**ACTIVITY:** Return only what lies between the first line of the entries and the line containing "red shoe: 1 -> 0", both lines included.

**GIVEN DATA:**
= Beginning of Section =
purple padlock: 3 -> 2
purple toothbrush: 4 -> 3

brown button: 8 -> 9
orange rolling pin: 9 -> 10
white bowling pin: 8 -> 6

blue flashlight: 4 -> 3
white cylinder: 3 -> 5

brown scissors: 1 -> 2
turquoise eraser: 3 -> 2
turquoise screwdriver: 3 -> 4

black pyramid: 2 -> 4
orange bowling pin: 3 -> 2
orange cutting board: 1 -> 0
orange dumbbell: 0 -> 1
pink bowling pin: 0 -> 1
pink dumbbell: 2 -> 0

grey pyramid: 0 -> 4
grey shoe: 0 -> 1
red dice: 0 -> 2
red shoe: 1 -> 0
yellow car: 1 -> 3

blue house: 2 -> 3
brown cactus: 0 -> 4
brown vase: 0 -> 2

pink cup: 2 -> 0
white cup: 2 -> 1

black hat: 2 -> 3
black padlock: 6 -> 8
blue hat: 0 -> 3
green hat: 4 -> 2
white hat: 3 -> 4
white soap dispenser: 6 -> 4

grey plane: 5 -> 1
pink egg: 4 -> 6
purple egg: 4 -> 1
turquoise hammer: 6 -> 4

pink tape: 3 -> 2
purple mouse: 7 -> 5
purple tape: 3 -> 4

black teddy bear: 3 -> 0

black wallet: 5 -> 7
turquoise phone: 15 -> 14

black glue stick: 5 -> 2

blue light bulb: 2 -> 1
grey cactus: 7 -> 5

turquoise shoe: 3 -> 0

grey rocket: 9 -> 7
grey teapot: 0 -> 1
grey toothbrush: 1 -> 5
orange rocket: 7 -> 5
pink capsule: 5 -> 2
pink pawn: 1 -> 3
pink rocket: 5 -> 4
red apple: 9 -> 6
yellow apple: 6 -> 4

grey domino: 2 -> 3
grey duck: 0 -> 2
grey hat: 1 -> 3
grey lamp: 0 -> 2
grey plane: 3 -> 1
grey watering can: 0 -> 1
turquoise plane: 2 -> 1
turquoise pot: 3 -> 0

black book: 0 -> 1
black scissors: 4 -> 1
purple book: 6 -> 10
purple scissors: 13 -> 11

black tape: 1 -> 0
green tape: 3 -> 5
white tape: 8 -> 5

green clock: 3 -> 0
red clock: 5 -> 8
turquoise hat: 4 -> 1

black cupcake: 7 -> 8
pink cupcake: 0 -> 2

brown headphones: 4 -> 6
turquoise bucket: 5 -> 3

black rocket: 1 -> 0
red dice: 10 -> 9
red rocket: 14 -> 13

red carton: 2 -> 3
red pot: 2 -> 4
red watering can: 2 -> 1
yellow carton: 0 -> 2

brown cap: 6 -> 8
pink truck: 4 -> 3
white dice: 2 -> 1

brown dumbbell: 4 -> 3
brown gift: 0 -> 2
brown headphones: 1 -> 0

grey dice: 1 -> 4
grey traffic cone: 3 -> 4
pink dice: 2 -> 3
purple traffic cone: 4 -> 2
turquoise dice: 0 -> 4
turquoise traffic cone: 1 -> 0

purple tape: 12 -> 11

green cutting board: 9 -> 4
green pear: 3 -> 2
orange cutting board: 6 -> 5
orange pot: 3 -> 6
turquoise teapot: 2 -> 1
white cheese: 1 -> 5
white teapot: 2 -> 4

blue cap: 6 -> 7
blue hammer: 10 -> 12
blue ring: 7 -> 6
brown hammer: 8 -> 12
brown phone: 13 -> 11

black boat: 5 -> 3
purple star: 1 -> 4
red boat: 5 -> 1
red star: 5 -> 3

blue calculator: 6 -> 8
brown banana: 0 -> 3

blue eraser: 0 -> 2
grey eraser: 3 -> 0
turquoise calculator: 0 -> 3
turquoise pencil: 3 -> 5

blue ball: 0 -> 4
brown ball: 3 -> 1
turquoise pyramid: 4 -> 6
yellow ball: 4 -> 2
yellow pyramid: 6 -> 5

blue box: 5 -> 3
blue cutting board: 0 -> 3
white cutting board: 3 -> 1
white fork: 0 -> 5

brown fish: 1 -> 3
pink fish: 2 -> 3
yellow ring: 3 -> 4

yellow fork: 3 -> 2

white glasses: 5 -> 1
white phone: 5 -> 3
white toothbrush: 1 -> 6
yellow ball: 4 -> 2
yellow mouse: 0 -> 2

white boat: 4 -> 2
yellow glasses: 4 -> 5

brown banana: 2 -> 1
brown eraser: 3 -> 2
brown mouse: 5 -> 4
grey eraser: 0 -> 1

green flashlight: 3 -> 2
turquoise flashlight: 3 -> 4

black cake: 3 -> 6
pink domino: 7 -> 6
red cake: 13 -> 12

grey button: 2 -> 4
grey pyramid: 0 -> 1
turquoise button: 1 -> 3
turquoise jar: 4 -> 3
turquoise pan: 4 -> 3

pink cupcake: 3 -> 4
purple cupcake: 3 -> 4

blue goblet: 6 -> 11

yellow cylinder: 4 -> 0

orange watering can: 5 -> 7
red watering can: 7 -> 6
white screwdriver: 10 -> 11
= End of Section =
**WRITTEN ANSWER:**
purple padlock: 3 -> 2
purple toothbrush: 4 -> 3

brown button: 8 -> 9
orange rolling pin: 9 -> 10
white bowling pin: 8 -> 6

blue flashlight: 4 -> 3
white cylinder: 3 -> 5

brown scissors: 1 -> 2
turquoise eraser: 3 -> 2
turquoise screwdriver: 3 -> 4

black pyramid: 2 -> 4
orange bowling pin: 3 -> 2
orange cutting board: 1 -> 0
orange dumbbell: 0 -> 1
pink bowling pin: 0 -> 1
pink dumbbell: 2 -> 0

grey pyramid: 0 -> 4
grey shoe: 0 -> 1
red dice: 0 -> 2
red shoe: 1 -> 0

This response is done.